--- start of RAW RECORDS ---
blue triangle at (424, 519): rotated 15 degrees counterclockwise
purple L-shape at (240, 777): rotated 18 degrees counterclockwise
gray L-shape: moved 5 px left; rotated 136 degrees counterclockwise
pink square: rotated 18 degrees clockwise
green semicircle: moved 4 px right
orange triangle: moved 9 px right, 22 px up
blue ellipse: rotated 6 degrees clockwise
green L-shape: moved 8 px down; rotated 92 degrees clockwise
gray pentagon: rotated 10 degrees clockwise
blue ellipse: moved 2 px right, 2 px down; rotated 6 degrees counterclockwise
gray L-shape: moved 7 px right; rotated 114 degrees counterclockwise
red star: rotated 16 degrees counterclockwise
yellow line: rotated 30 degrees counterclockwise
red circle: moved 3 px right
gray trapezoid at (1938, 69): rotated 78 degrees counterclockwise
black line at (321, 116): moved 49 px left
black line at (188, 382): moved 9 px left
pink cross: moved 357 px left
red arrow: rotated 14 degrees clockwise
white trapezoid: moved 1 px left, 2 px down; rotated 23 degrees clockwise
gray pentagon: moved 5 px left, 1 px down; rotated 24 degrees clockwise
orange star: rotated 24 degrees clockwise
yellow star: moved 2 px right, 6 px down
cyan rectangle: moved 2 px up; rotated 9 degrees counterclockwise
--- end of RAW RECORDS ---
STATED TASK:
Please return every one of the items above word for word, keeping each line unchanged and in its original order.

EXPECTED ANSWER:
blue triangle at (424, 519): rotated 15 degrees counterclockwise
purple L-shape at (240, 777): rotated 18 degrees counterclockwise
gray L-shape: moved 5 px left; rotated 136 degrees counterclockwise
pink square: rotated 18 degrees clockwise
green semicircle: moved 4 px right
orange triangle: moved 9 px right, 22 px up
blue ellipse: rotated 6 degrees clockwise
green L-shape: moved 8 px down; rotated 92 degrees clockwise
gray pentagon: rotated 10 degrees clockwise
blue ellipse: moved 2 px right, 2 px down; rotated 6 degrees counterclockwise
gray L-shape: moved 7 px right; rotated 114 degrees counterclockwise
red star: rotated 16 degrees counterclockwise
yellow line: rotated 30 degrees counterclockwise
red circle: moved 3 px right
gray trapezoid at (1938, 69): rotated 78 degrees counterclockwise
black line at (321, 116): moved 49 px left
black line at (188, 382): moved 9 px left
pink cross: moved 357 px left
red arrow: rotated 14 degrees clockwise
white trapezoid: moved 1 px left, 2 px down; rotated 23 degrees clockwise
gray pentagon: moved 5 px left, 1 px down; rotated 24 degrees clockwise
orange star: rotated 24 degrees clockwise
yellow star: moved 2 px right, 6 px down
cyan rectangle: moved 2 px up; rotated 9 degrees counterclockwise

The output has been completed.